▶ _PROBLEM REQUIREMENTS_:
Work out how many lines of the records contain "black". Answer with the number and nothing else.

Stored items
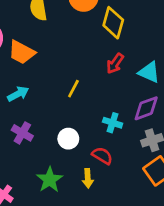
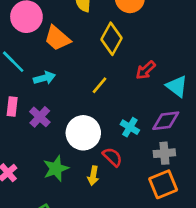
yellow diamond: (113, 23) -> (112, 39), moved
white circle: (68, 139) -> (83, 133), size x1.6

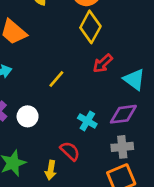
yellow diamond: (112, 39) -> (90, 27), moved
white circle: (83, 133) -> (28, 116), moved, size x0.6

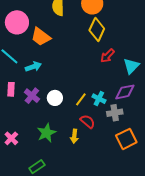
yellow line: (56, 79) -> (81, 99), moved
cyan triangle: (134, 79) -> (131, 66), turned 42
gray cross: (122, 147) -> (115, 113), moved

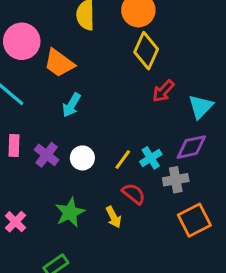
cyan arrow: (33, 67) -> (71, 105), moved, turned 140
cyan cross: (99, 99) -> (151, 158), turned 32
yellow arrow: (74, 136) -> (113, 217), turned -32

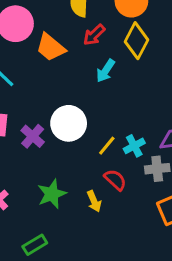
red arrow: (163, 91) -> (94, 35), moved
cyan arrow: (71, 105) -> (106, 71), moved
white circle: (82, 158) -> (69, 123), moved, size x1.5

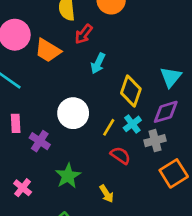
yellow diamond: (136, 41) -> (131, 91), moved
purple cross: (33, 136) -> (40, 141), moved
yellow arrow: (94, 201) -> (107, 194), moved

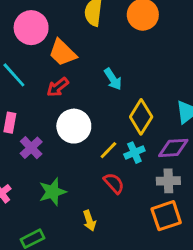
red arrow: (84, 34) -> (58, 87), moved
cyan arrow: (98, 63) -> (113, 79), turned -72
gray cross: (155, 141) -> (168, 181), moved

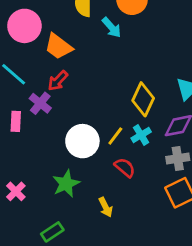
cyan arrow: (113, 79) -> (112, 27), moved
white circle: (74, 126) -> (82, 141), moved
purple cross: (31, 148) -> (40, 103), moved

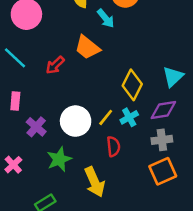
orange trapezoid: (58, 46) -> (87, 47), moved
purple cross: (40, 103) -> (36, 127), moved
red semicircle: (125, 168) -> (113, 146), turned 42
yellow arrow: (106, 207) -> (95, 182), size x1.6

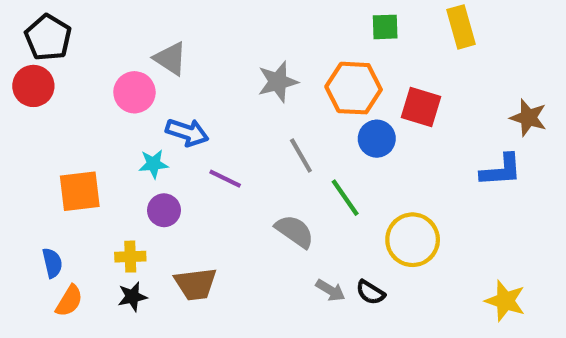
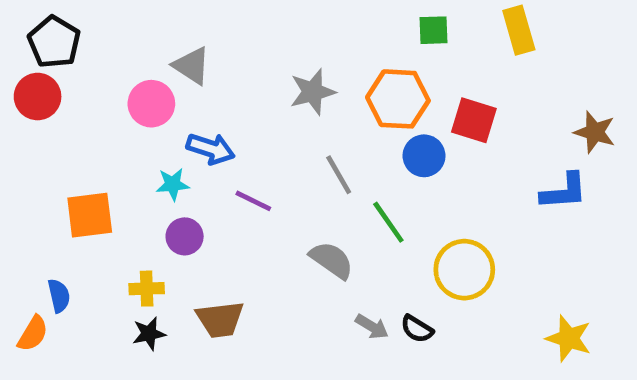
orange semicircle: (69, 301) -> (33, 334), moved

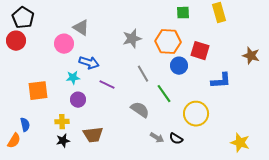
blue L-shape: (564, 191) -> (221, 81), moved

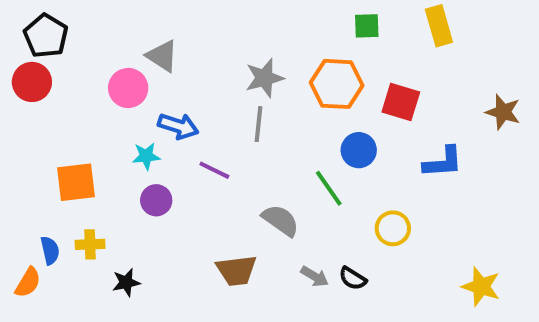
blue circle: (179, 66) -> (359, 150), moved
gray line: (143, 74) -> (258, 124), moved, turned 36
yellow circle: (196, 114) -> (393, 228), size x0.7
yellow cross: (62, 122) -> (90, 244), moved
brown trapezoid: (93, 135) -> (236, 270), moved

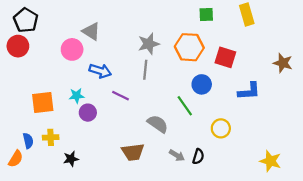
cyan star: (146, 156) -> (77, 96), moved
black semicircle: (353, 278) -> (198, 157), turned -105

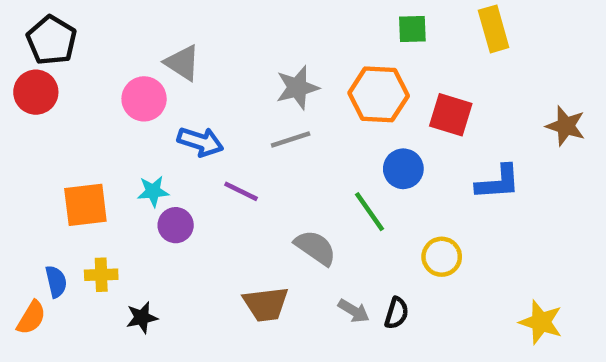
gray line: (145, 70) -> (291, 139), turned 66

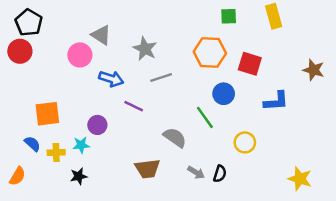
gray star: (297, 88) -> (145, 49), moved, turned -30
cyan star: (153, 191) -> (81, 145), moved
blue semicircle: (56, 282) -> (32, 144), moved, turned -35

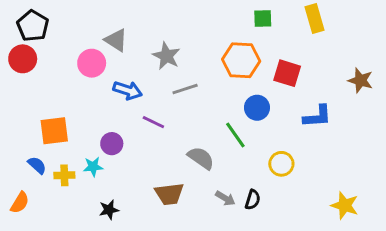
black star: (79, 176) -> (109, 210), moved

▶ _WRITTEN REPLY_:
2